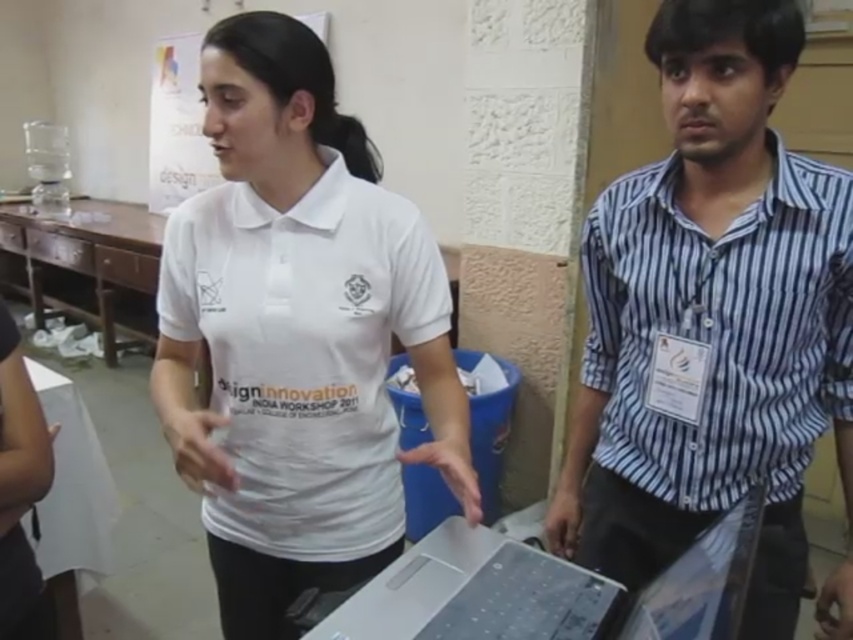
Question: Which object is closer to the camera taking this photo?

Choices:
 (A) silver metallic laptop at center
 (B) white matte shirt at center
 (C) blue striped shirt at right

Answer: (A)

Question: Is white matte shirt at center to the right of blue striped shirt at right from the viewer's perspective?

Choices:
 (A) yes
 (B) no

Answer: (B)

Question: Which point is farther from the camera taking this photo?

Choices:
 (A) (310, 460)
 (B) (788, 372)

Answer: (A)

Question: Is white matte shirt at center below silver metallic laptop at center?

Choices:
 (A) no
 (B) yes

Answer: (A)

Question: Is white matte shirt at center behind silver metallic laptop at center?

Choices:
 (A) yes
 (B) no

Answer: (A)

Question: Which point appears closest to the camera in this image?

Choices:
 (A) (227, 550)
 (B) (753, 522)

Answer: (B)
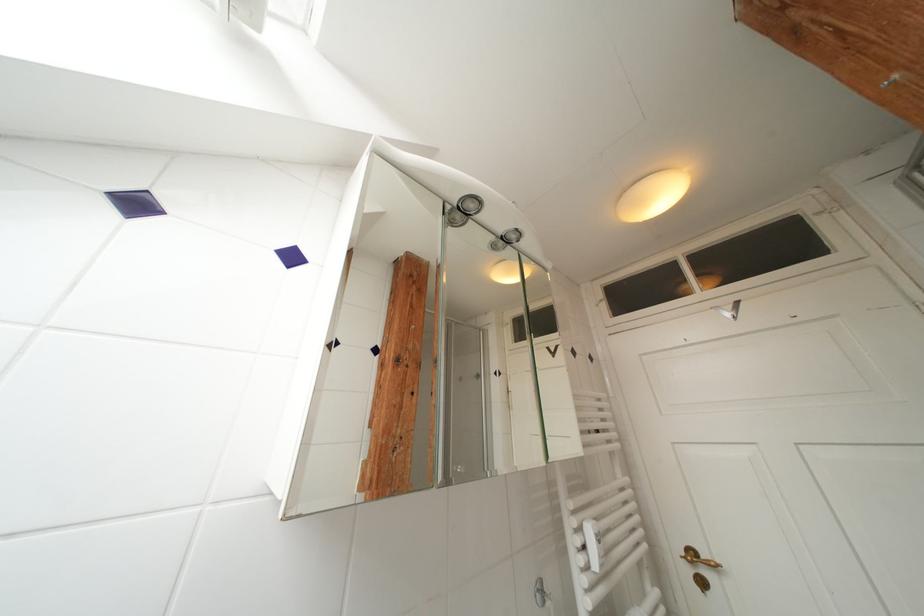
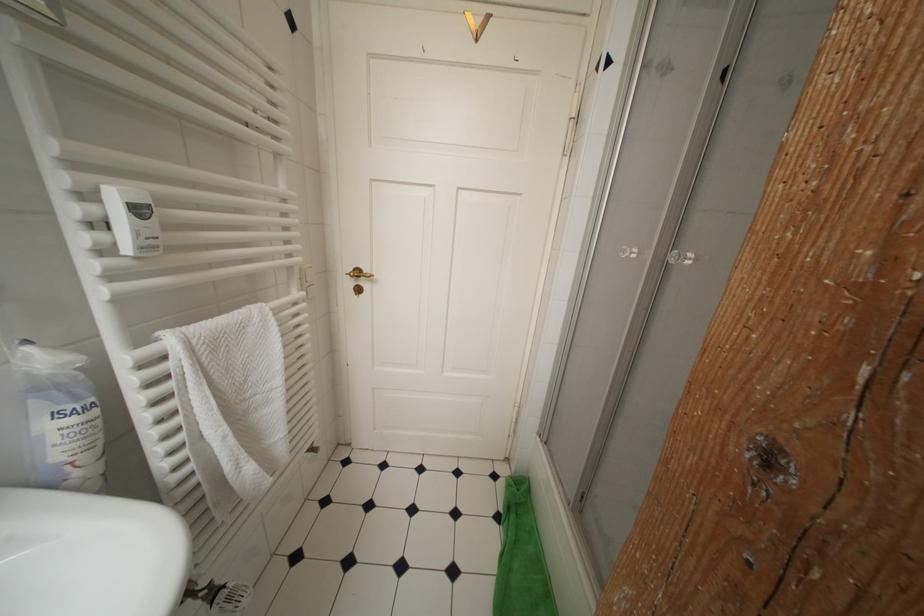
Based on the continuous images, in which direction is the camera rotating?

The camera's rotation is toward right-down.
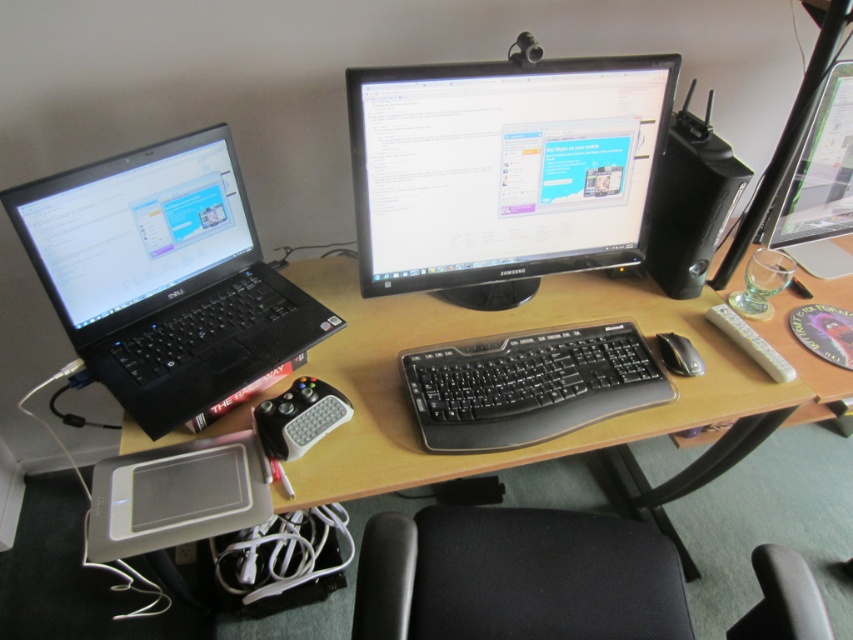
Which is in front, point (393, 312) or point (689, 262)?

Point (393, 312) is more forward.

Who is taller, wooden desk at center or black plastic speaker at right?

wooden desk at center is taller.

This screenshot has width=853, height=640. I want to click on wooden desk at center, so click(x=534, y=330).

Is black glossy monitor at center behind black plastic laptop at left?

That is True.

Find the location of a particular element. The width and height of the screenshot is (853, 640). black glossy monitor at center is located at coordinates (502, 172).

Between black plastic laptop at left and black plastic speaker at right, which one has more height?

black plastic laptop at left is taller.

Who is more forward, (137, 310) or (666, 140)?

Positioned in front is point (137, 310).

Where is `black plastic laptop at left`? The height and width of the screenshot is (640, 853). black plastic laptop at left is located at coordinates (163, 276).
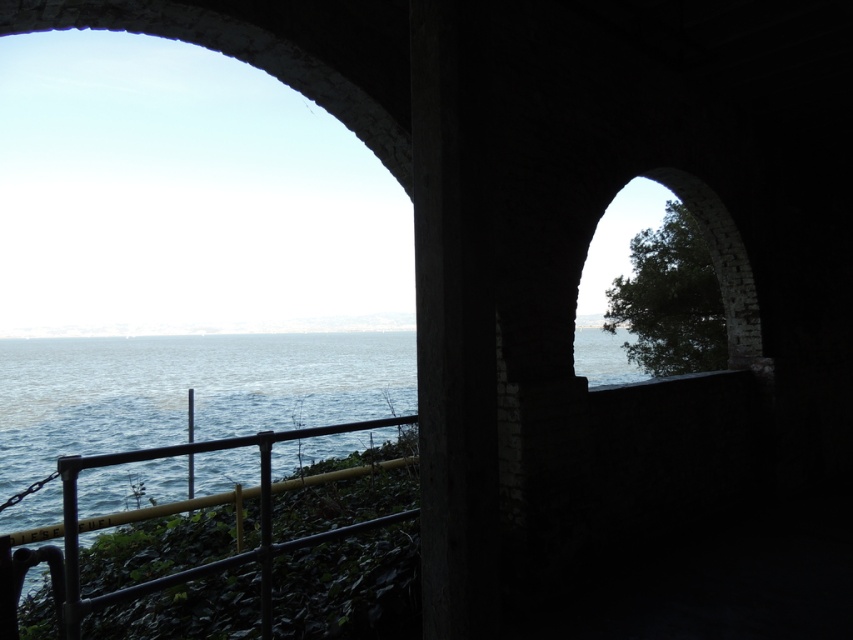
Consider the image. Is blue water at center thinner than black metal railing at lower left?

No, blue water at center is not thinner than black metal railing at lower left.

Which is behind, point (91, 406) or point (18, 564)?

Positioned behind is point (91, 406).

This screenshot has height=640, width=853. What are the coordinates of `blue water at center` in the screenshot? It's located at (186, 390).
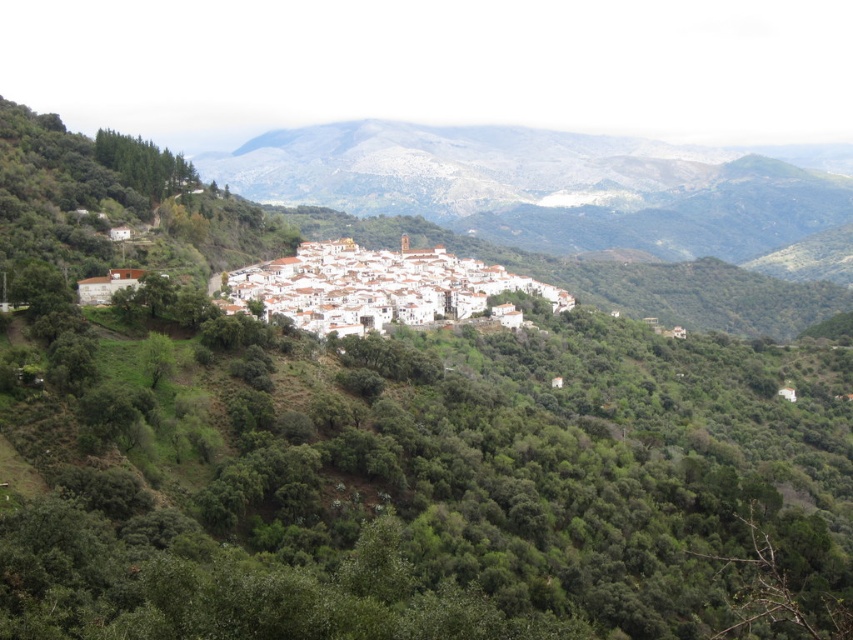
Which is in front, point (456, 189) or point (258, 275)?

Point (258, 275) is more forward.

Consider the image. Can you confirm if green leafy mountain at center is positioned below white matte buildings at center?

Incorrect, green leafy mountain at center is not positioned below white matte buildings at center.

Who is more forward, (730, 180) or (415, 276)?

Point (415, 276) is more forward.

I want to click on green leafy mountain at center, so click(x=560, y=188).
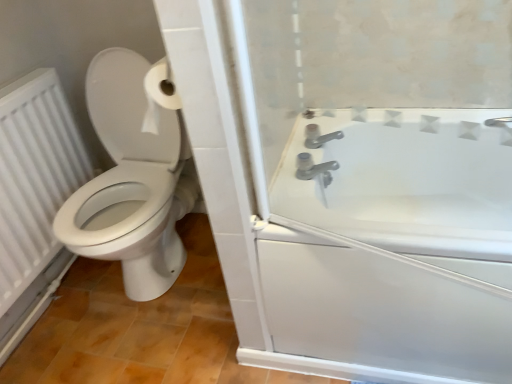
You are a GUI agent. You are given a task and a screenshot of the screen. Output one action in this format:
    pyautogui.click(x=<x>, y=<y>)
    Task: Click on the free space in front of satin nickel faucet at upper right
    The image size is (512, 384).
    Given the screenshot: What is the action you would take?
    (306, 217)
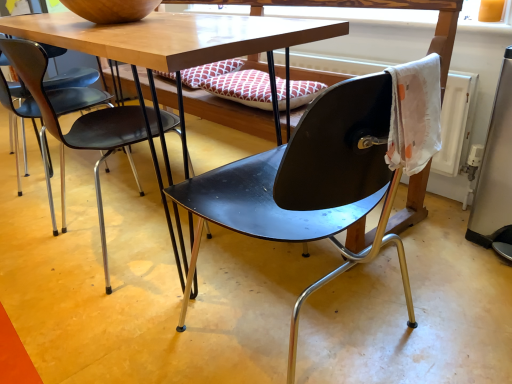
Question: From a real-world perspective, is matte black chair at center, placed as the 2th chair when sorted from left to right, physically located above or below matte black chair at center, acting as the 1th chair starting from the left?

Choices:
 (A) below
 (B) above

Answer: (B)

Question: Would you say matte black chair at center, placed as the 2th chair when sorted from left to right, is to the left or to the right of matte black chair at center, acting as the 1th chair starting from the left, in the picture?

Choices:
 (A) right
 (B) left

Answer: (A)

Question: Considering the positions of matte black chair at center, which is counted as the first chair, starting from the right, and matte black chair at center, acting as the 1th chair starting from the left, in the image, is matte black chair at center, which is counted as the first chair, starting from the right, wider or thinner than matte black chair at center, acting as the 1th chair starting from the left,?

Choices:
 (A) thin
 (B) wide

Answer: (B)

Question: Is matte black chair at center, the 2th chair in the right-to-left sequence, bigger or smaller than matte black chair at center, which is counted as the first chair, starting from the right?

Choices:
 (A) big
 (B) small

Answer: (B)

Question: Based on their positions, is matte black chair at center, the 2th chair in the right-to-left sequence, located to the left or right of matte black chair at center, which is counted as the first chair, starting from the right?

Choices:
 (A) right
 (B) left

Answer: (B)

Question: In terms of width, does matte black chair at center, acting as the 1th chair starting from the left, look wider or thinner when compared to matte black chair at center, which is counted as the first chair, starting from the right?

Choices:
 (A) wide
 (B) thin

Answer: (B)

Question: Does point (64, 206) appear closer or farther from the camera than point (365, 89)?

Choices:
 (A) closer
 (B) farther

Answer: (B)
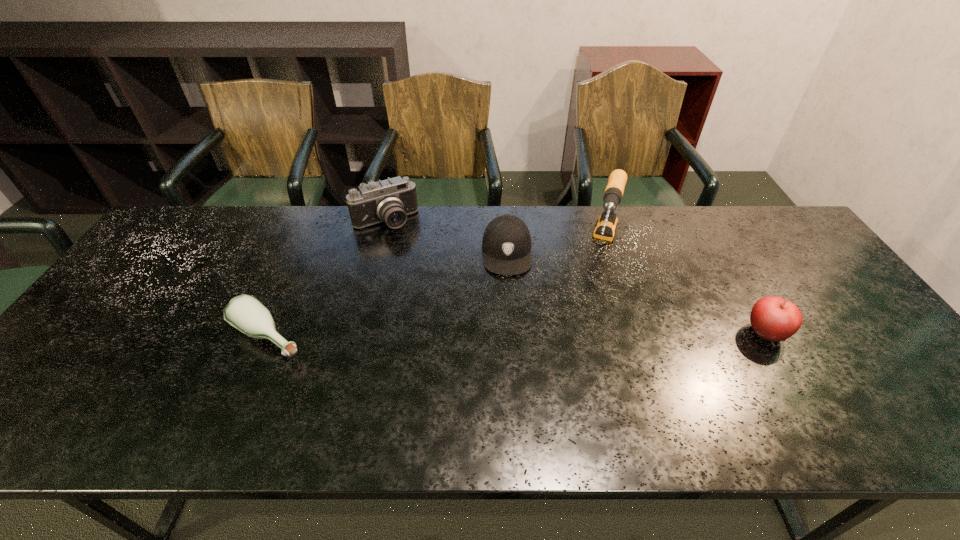
I want to click on free space between the apple and the cap, so [x=636, y=293].

This screenshot has width=960, height=540. In order to click on free spot between the cap and the rightmost object in this screenshot , I will do `click(636, 293)`.

Locate an element on the screen. The height and width of the screenshot is (540, 960). empty location between the shortest object and the second object from right to left is located at coordinates (436, 290).

At what (x,y) coordinates should I click in order to perform the action: click on blank region between the third object from right to left and the leftmost object. Please return your answer as a coordinate pair (x, y). This screenshot has height=540, width=960. Looking at the image, I should click on (388, 294).

You are a GUI agent. You are given a task and a screenshot of the screen. Output one action in this format:
    pyautogui.click(x=<x>, y=<y>)
    Task: Click on the free space between the leftmost object and the cap
    This screenshot has height=540, width=960.
    Given the screenshot: What is the action you would take?
    pyautogui.click(x=388, y=294)

This screenshot has height=540, width=960. I want to click on free spot between the apple and the tallest object, so click(684, 288).

Point out which object is positioned as the nearest to the third object from left to right. Please provide its 2D coordinates. Your answer should be formatted as a tuple, i.e. [(x, y)], where the tuple contains the x and y coordinates of a point satisfying the conditions above.

[(606, 225)]

The height and width of the screenshot is (540, 960). Find the location of `object that ranks as the third closest to the cap`. object that ranks as the third closest to the cap is located at coordinates (246, 313).

Find the location of a particular element. The width and height of the screenshot is (960, 540). vacant space that satisfies the following two spatial constraints: 1. on the back side of the leftmost object; 2. on the right side of the drill is located at coordinates (309, 244).

You are a GUI agent. You are given a task and a screenshot of the screen. Output one action in this format:
    pyautogui.click(x=<x>, y=<y>)
    Task: Click on the vacant space that satisfies the following two spatial constraints: 1. on the front side of the rightmost object; 2. on the left side of the tallest object
    
    Given the screenshot: What is the action you would take?
    pyautogui.click(x=632, y=333)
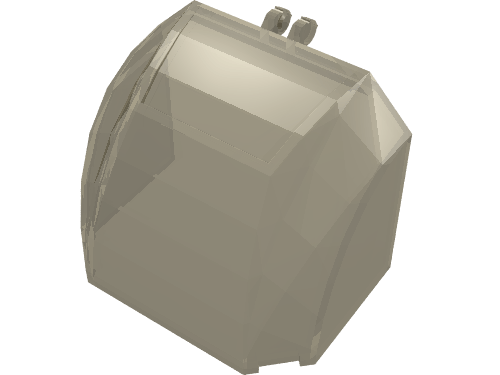
The image size is (500, 375). I want to click on right corner, so click(x=172, y=155).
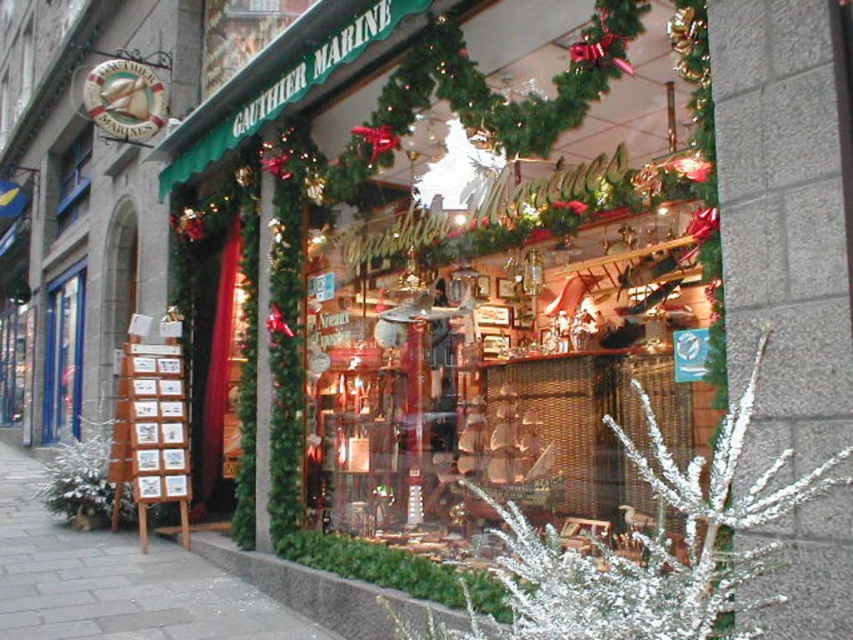
You are standing outside the shop and want to walk towards the blue glass door at left. Which direction should you move relative to the gray stone pavement at lower left?

You should move to the left relative to the gray stone pavement at lower left because the blue glass door at left is to the left of the gray stone pavement at lower left.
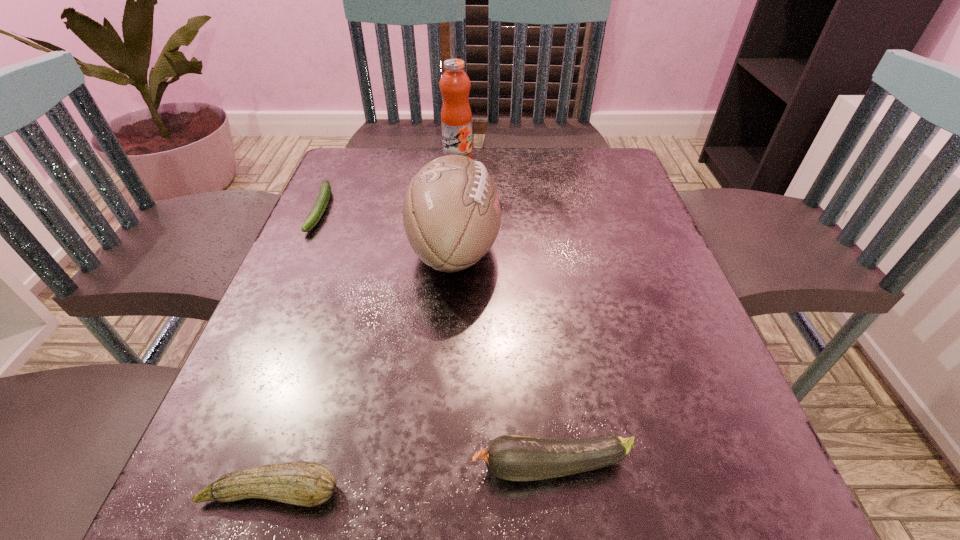
In the image, there is a desktop. Find the location of `blank space at the far left corner`. blank space at the far left corner is located at coordinates (349, 156).

In the image, there is a desktop. Identify the location of vacant space at the far right corner. (600, 152).

Locate an element on the screen. The width and height of the screenshot is (960, 540). free space between the rightmost zucchini and the football (American) is located at coordinates (503, 357).

This screenshot has height=540, width=960. I want to click on free point between the rightmost zucchini and the fruit juice, so click(505, 312).

This screenshot has width=960, height=540. I want to click on free space between the shortest zucchini and the rightmost zucchini, so click(437, 338).

Where is `free area in between the tallest object and the farthest zucchini`? The width and height of the screenshot is (960, 540). free area in between the tallest object and the farthest zucchini is located at coordinates (390, 184).

Find the location of `free space that is in between the football (American) and the rightmost zucchini`. free space that is in between the football (American) and the rightmost zucchini is located at coordinates (503, 357).

This screenshot has height=540, width=960. In order to click on vacant region between the fruit juice and the rightmost zucchini in this screenshot , I will do `click(505, 312)`.

Where is `free space between the fruit juice and the shortest zucchini`? This screenshot has width=960, height=540. free space between the fruit juice and the shortest zucchini is located at coordinates (390, 184).

Identify which object is located as the nearest to the fourth shortest object. Please provide its 2D coordinates. Your answer should be formatted as a tuple, i.e. [(x, y)], where the tuple contains the x and y coordinates of a point satisfying the conditions above.

[(456, 118)]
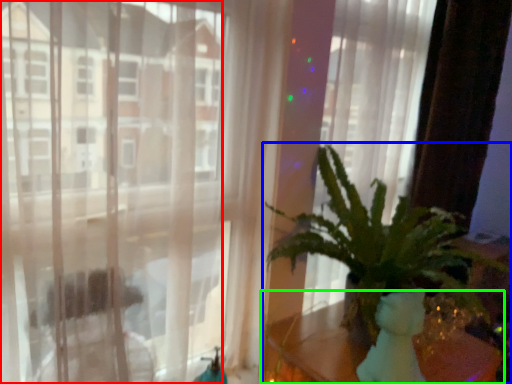
Question: Based on their relative distances, which object is farther from window (highlighted by a red box)? Choose from houseplant (highlighted by a blue box) and table (highlighted by a green box).

Choices:
 (A) houseplant
 (B) table

Answer: (B)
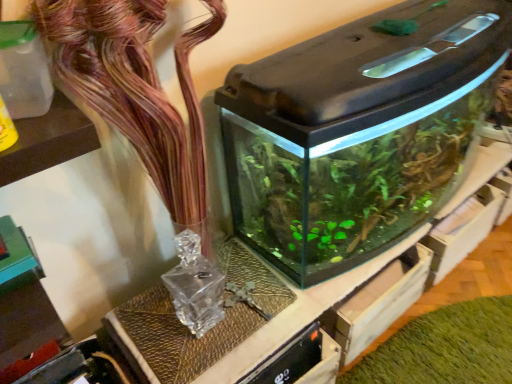
Question: Based on their positions, is transparent glass water tank at center located to the left or right of green matte plant at lower right?

Choices:
 (A) right
 (B) left

Answer: (B)

Question: Is transparent glass water tank at center bigger or smaller than green matte plant at lower right?

Choices:
 (A) small
 (B) big

Answer: (B)

Question: Which object is the closest to the green matte plant at lower right?

Choices:
 (A) transparent glass water tank at center
 (B) translucent glass vase at upper center

Answer: (A)

Question: Which object is the farthest from the green matte plant at lower right?

Choices:
 (A) translucent glass vase at upper center
 (B) transparent glass water tank at center

Answer: (A)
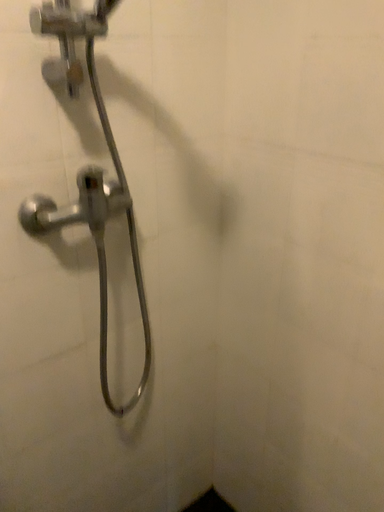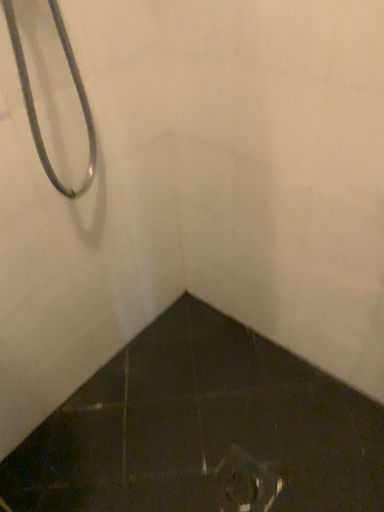
Question: Which way did the camera rotate in the video?

Choices:
 (A) rotated downward
 (B) rotated upward

Answer: (A)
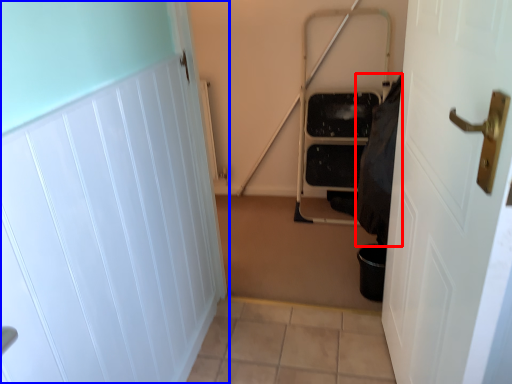
Question: Which point is further to the camera, material (highlighted by a red box) or door (highlighted by a blue box)?

Choices:
 (A) material
 (B) door

Answer: (A)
──────────
_Description of the task_. Put the part that opens with the line containing "[(606, 225)]" and closes with the line containing "The height and width of the screenshot is (540, 960). Find" into a numbered list, leaving out blank lines.

_Written solution_.
1. [(606, 225)]
2. The height and width of the screenshot is (540, 960). Find the location of `object that ranks as the third closest to the cap`. object that ranks as the third closest to the cap is located at coordinates (246, 313).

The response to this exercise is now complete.